- [PROBLEM DESCRIPTION] Please reproduce all of the data exactly as it appears, but skip the pictures.

- [DATA PROVIDED]
[Start of section]

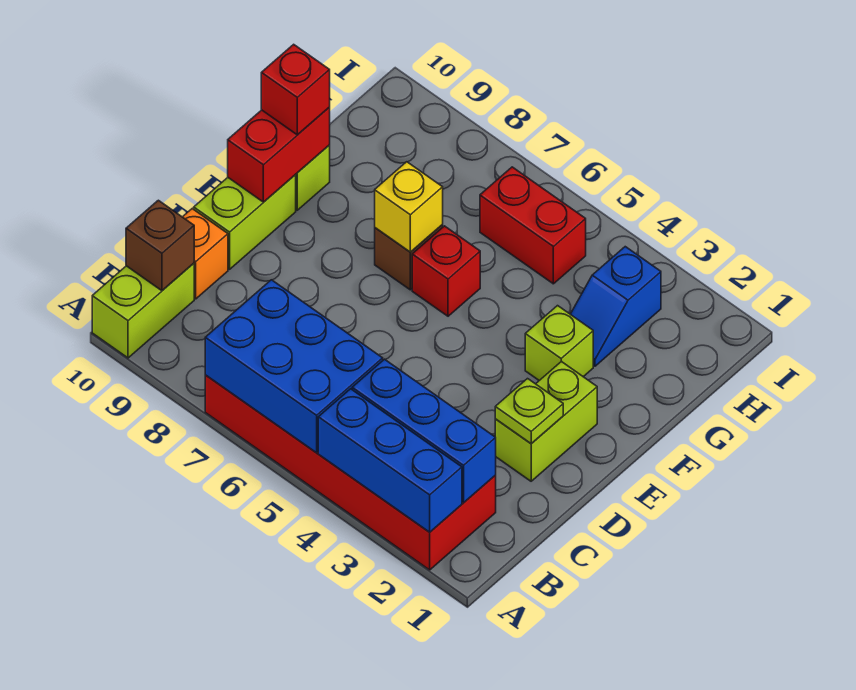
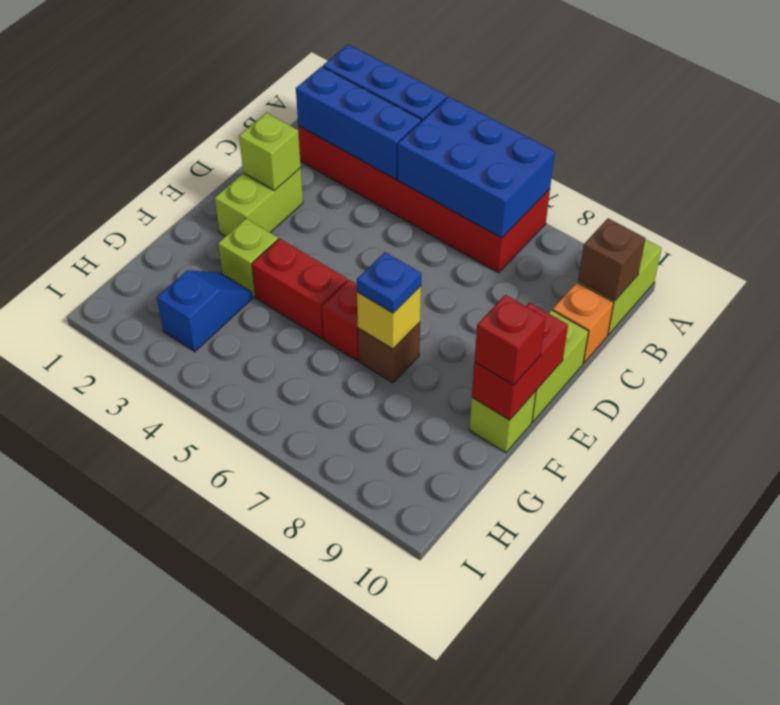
lime plate D2 level 2 -> lime brick D2 level 2
none -> blue plate F7 level 3
red brick H5:H6 level 1 -> red brick F4:F5 level 1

[End of section]

- [OUTPUT BELOW]
lime plate D2 level 2 -> lime brick D2 level 2
none -> blue plate F7 level 3
red brick H5:H6 level 1 -> red brick F4:F5 level 1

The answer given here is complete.